Without including the pictures, copy each line below exactly as it reads.

Object change descriptions:
· · · · ·
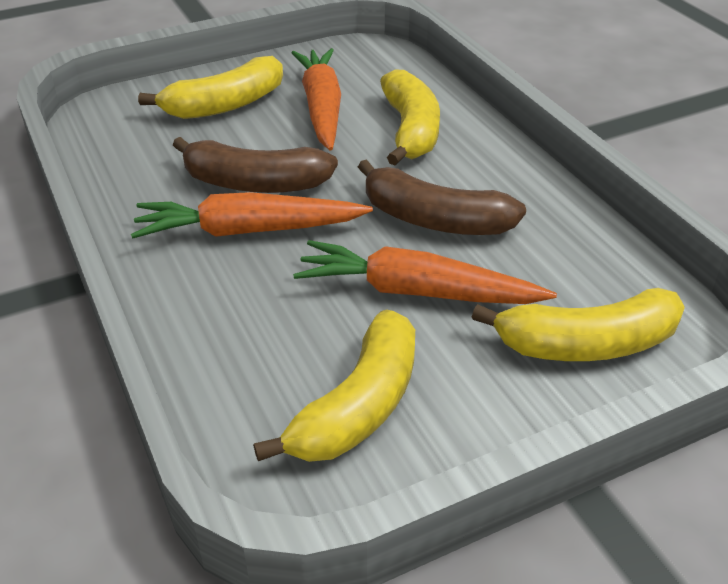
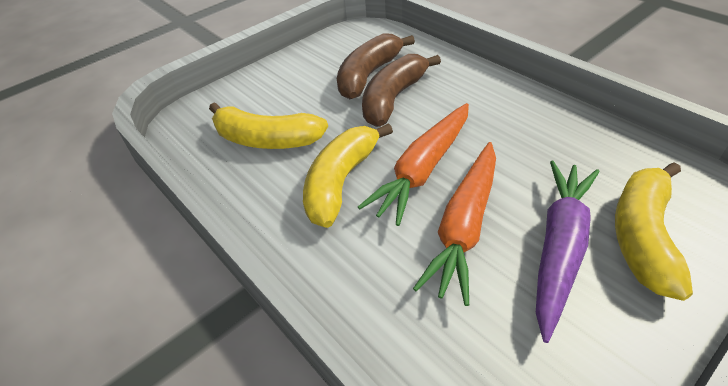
orange carrot: 3 -> 2
purple carrot: 0 -> 1
yellow banana: 4 -> 3

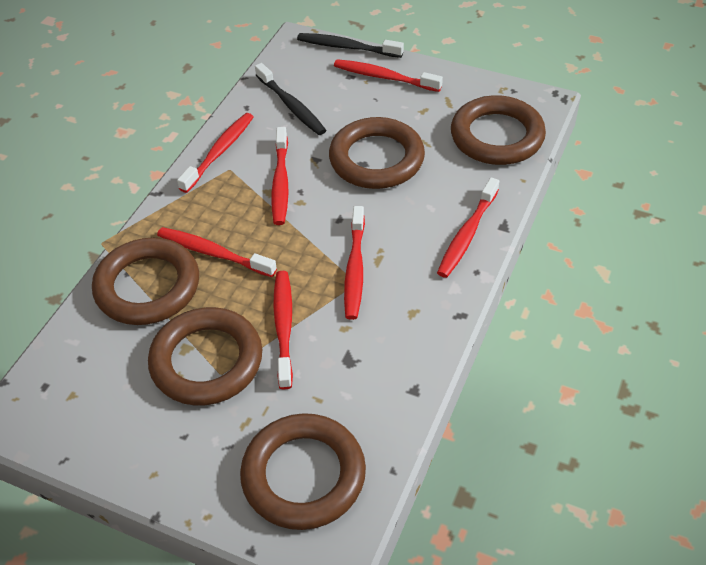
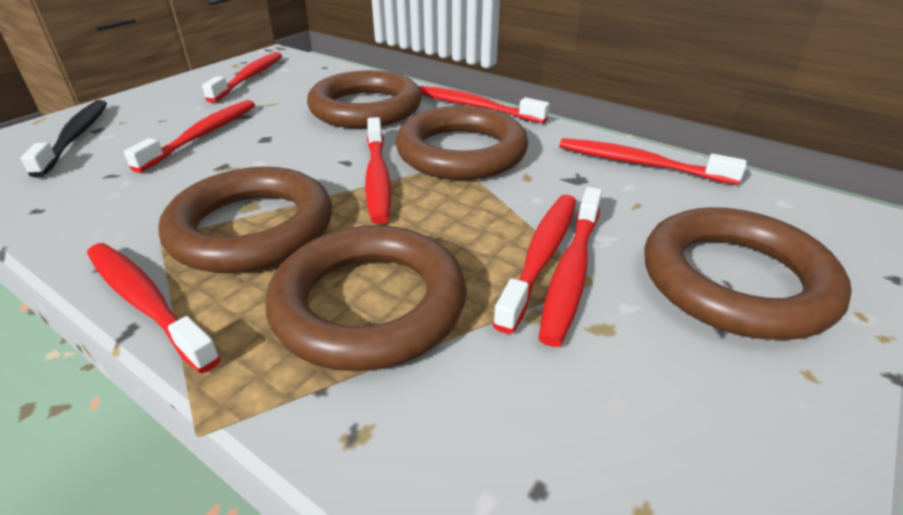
black toothbrush: 2 -> 1
red toothbrush: 7 -> 8

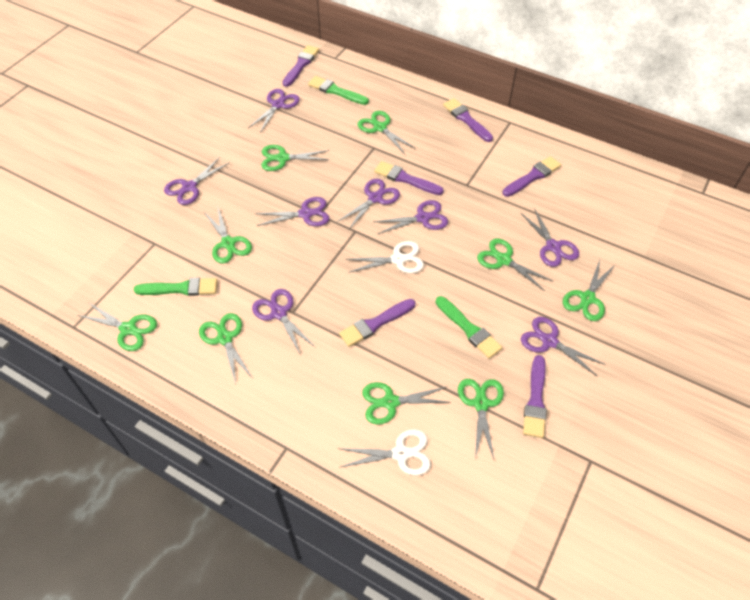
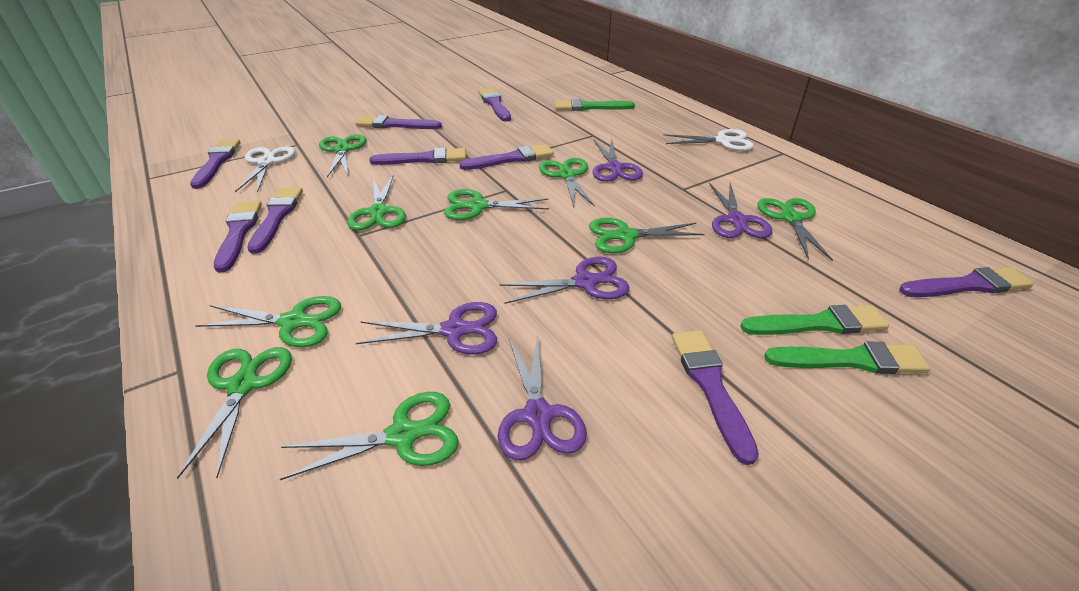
purple brush: 6 -> 9
purple scissors: 8 -> 5

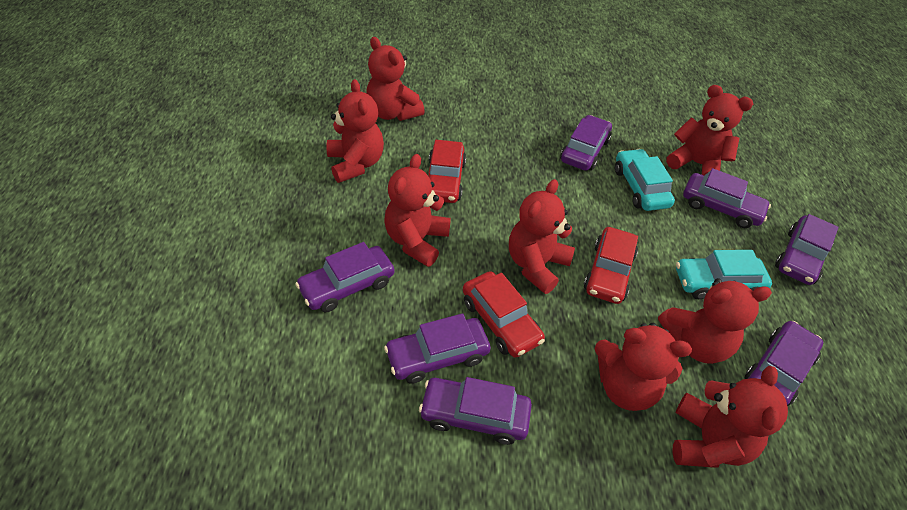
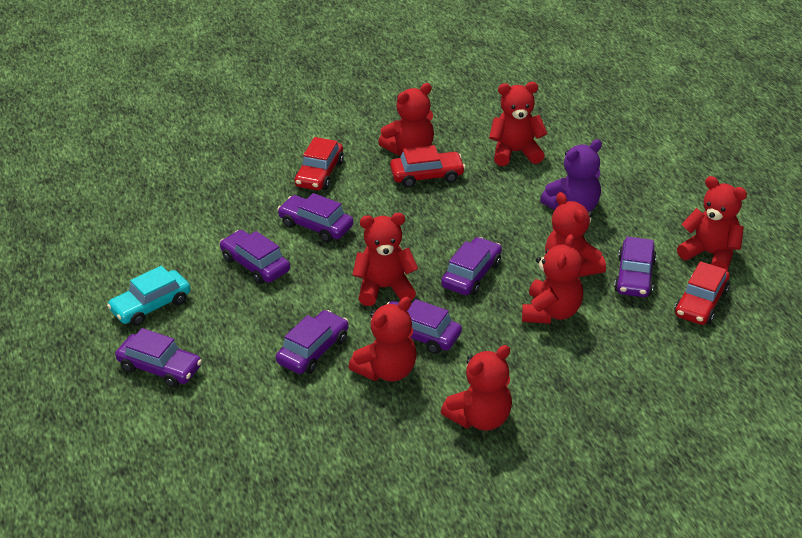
purple teddy bear: 0 -> 1
turquoise car: 2 -> 1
· · · · ·
# WRITTEN REPLY
orange carrot: 3 -> 2
purple carrot: 0 -> 1
yellow banana: 4 -> 3

black toothbrush: 2 -> 1
red toothbrush: 7 -> 8

purple brush: 6 -> 9
purple scissors: 8 -> 5

purple teddy bear: 0 -> 1
turquoise car: 2 -> 1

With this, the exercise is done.